§ EXERCISE AIM
Collect each line of the records containing the string "PULSE".

____

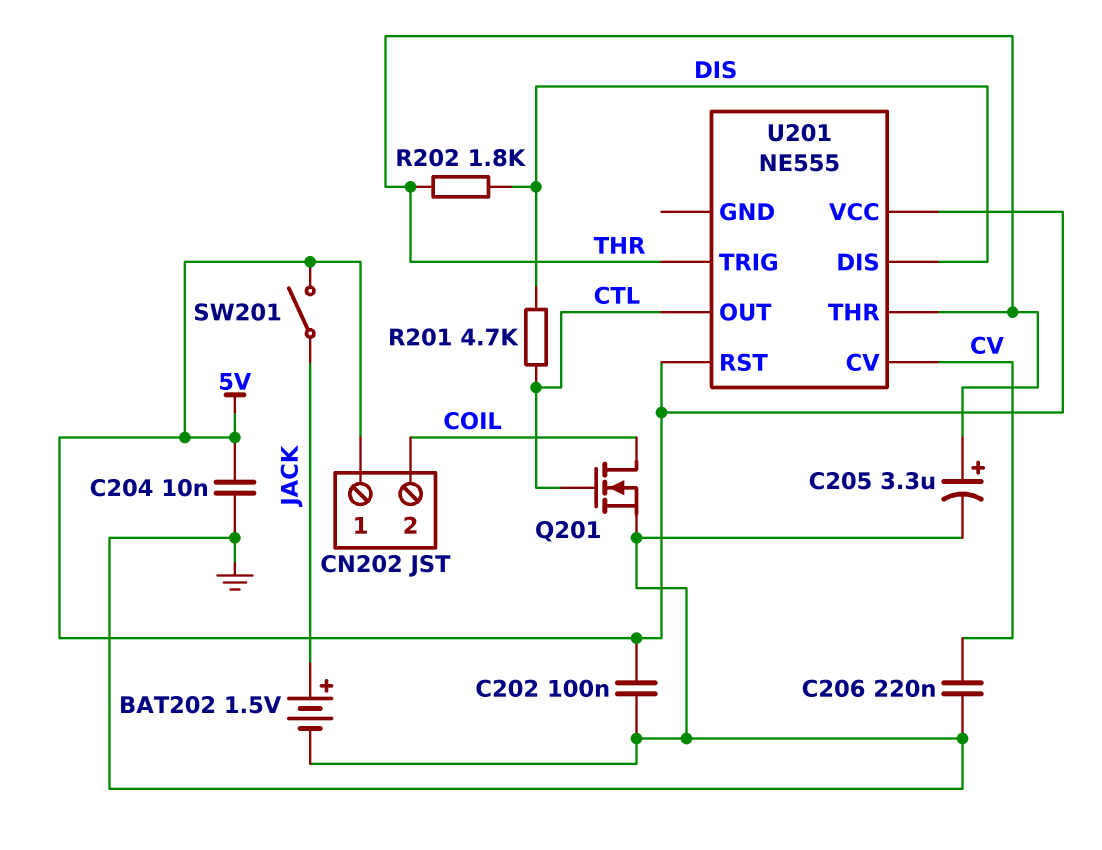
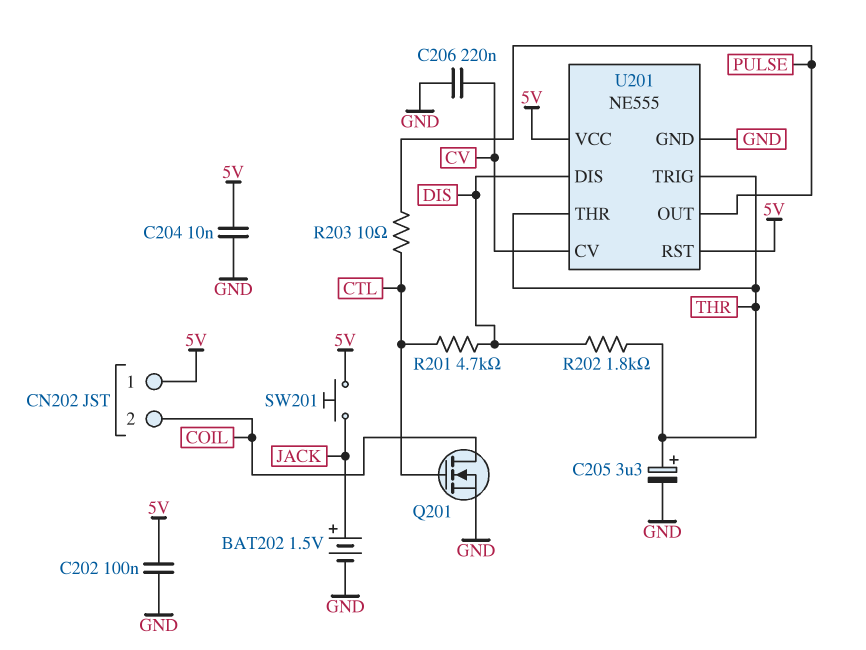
R203: none -> 10 (CTL, PULSE)
SW201: switch (5V, JACK) -> button (5V, JACK)
U201 pin GND: none -> GND
U201 pin OUT: CTL -> PULSE

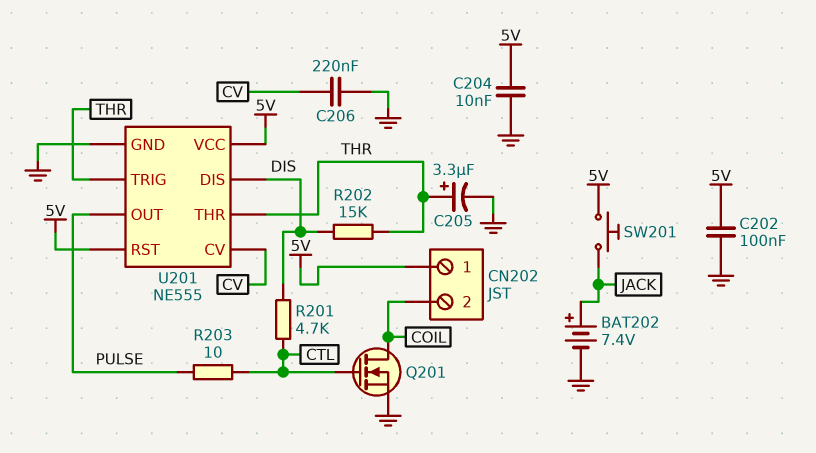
BAT202: 1.5V (plus JACK, minus GND) -> 7.4V (plus JACK, minus GND)
R202: 1.8k (DIS, THR) -> 15k (DIS, THR)

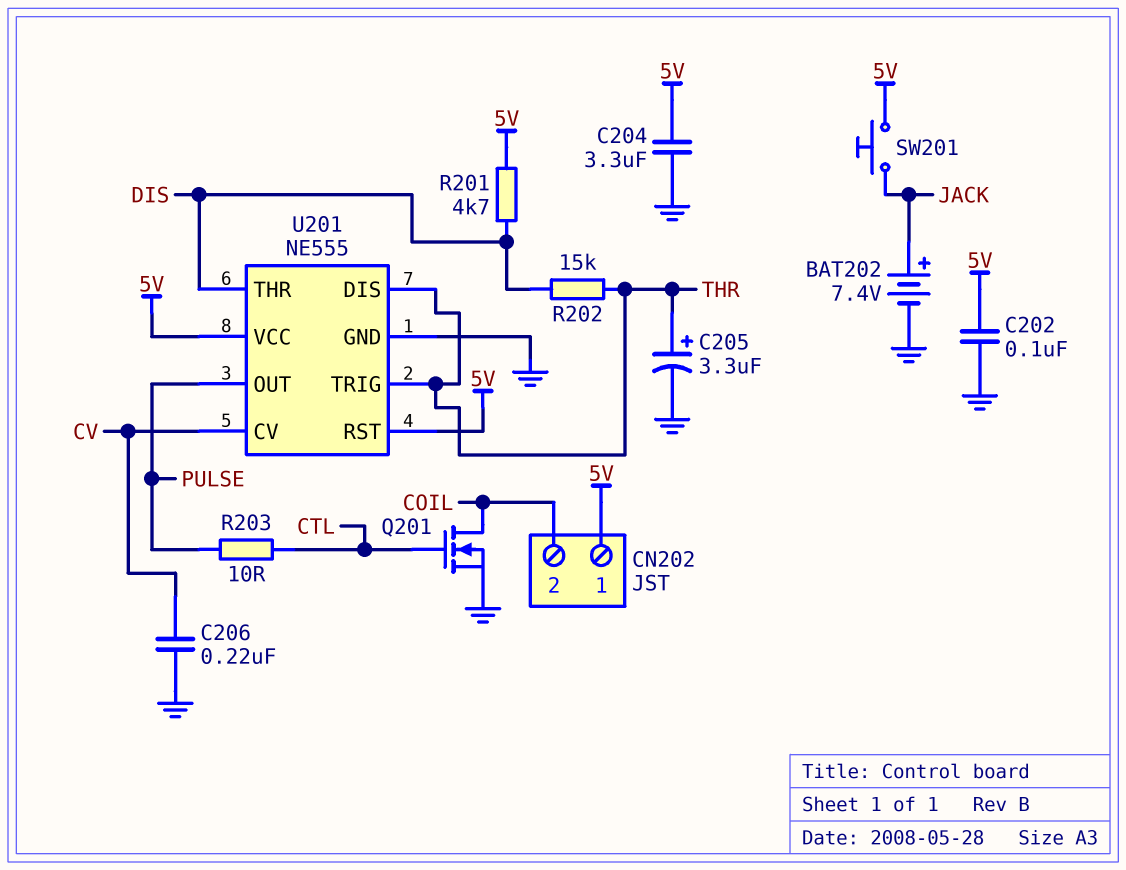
C204: 10nF (5V, GND) -> 3.3uF (5V, GND)
R201: 4.7k (CTL, DIS) -> 4.7k (5V, DIS)
U201 pin DIS: DIS -> THR
U201 pin THR: THR -> DIS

____

§ ANSWER FOR THIS EXERCISE
R203: none -> 10 (CTL, PULSE)
U201 pin OUT: CTL -> PULSE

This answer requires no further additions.